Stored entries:
[Start of Attachment]
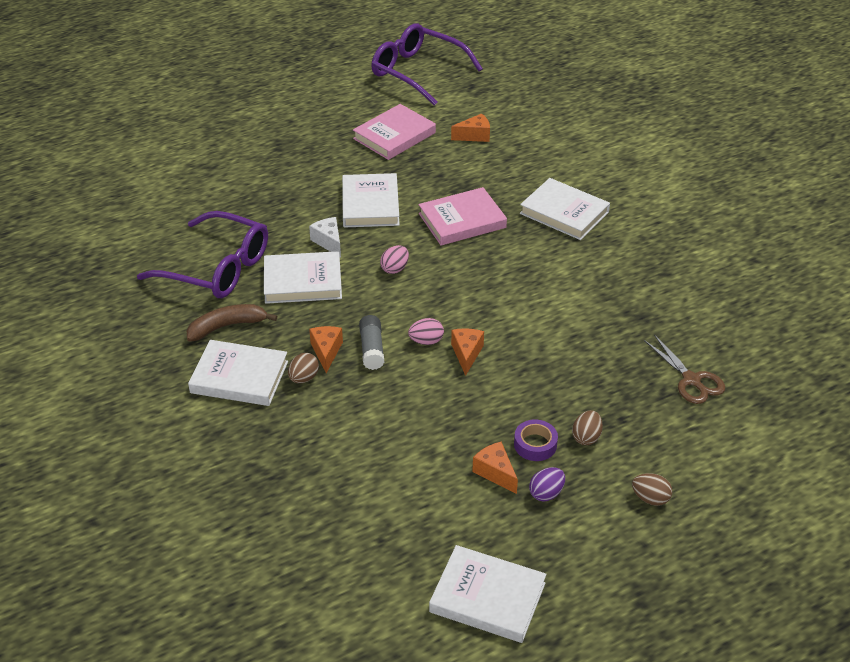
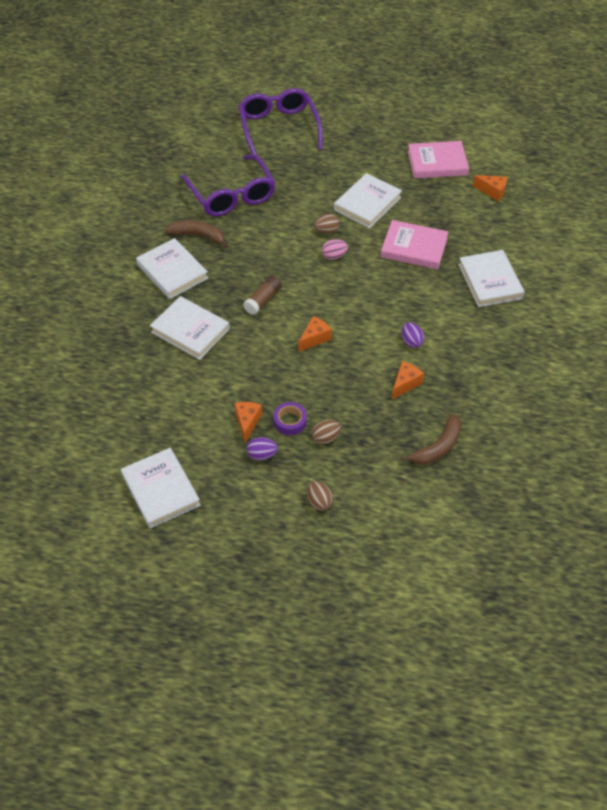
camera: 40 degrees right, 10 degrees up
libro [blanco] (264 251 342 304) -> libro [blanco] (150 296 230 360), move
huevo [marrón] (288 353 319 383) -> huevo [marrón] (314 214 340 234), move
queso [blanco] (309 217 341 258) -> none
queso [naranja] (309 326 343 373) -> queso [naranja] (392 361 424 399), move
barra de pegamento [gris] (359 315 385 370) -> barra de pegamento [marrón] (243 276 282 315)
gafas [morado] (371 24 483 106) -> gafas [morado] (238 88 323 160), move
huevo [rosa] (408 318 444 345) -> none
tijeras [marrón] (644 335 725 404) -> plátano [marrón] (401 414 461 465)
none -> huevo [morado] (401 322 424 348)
[End of Attachment]
- AIM OF THE TASK -
In your copy, omit the pictures and restate every line of the data word for word.

- SOLUTION FOR THIS PROBLEM -
camera: 40 degrees right, 10 degrees up
libro [blanco] (264 251 342 304) -> libro [blanco] (150 296 230 360), move
huevo [marrón] (288 353 319 383) -> huevo [marrón] (314 214 340 234), move
queso [blanco] (309 217 341 258) -> none
queso [naranja] (309 326 343 373) -> queso [naranja] (392 361 424 399), move
barra de pegamento [gris] (359 315 385 370) -> barra de pegamento [marrón] (243 276 282 315)
gafas [morado] (371 24 483 106) -> gafas [morado] (238 88 323 160), move
huevo [rosa] (408 318 444 345) -> none
tijeras [marrón] (644 335 725 404) -> plátano [marrón] (401 414 461 465)
none -> huevo [morado] (401 322 424 348)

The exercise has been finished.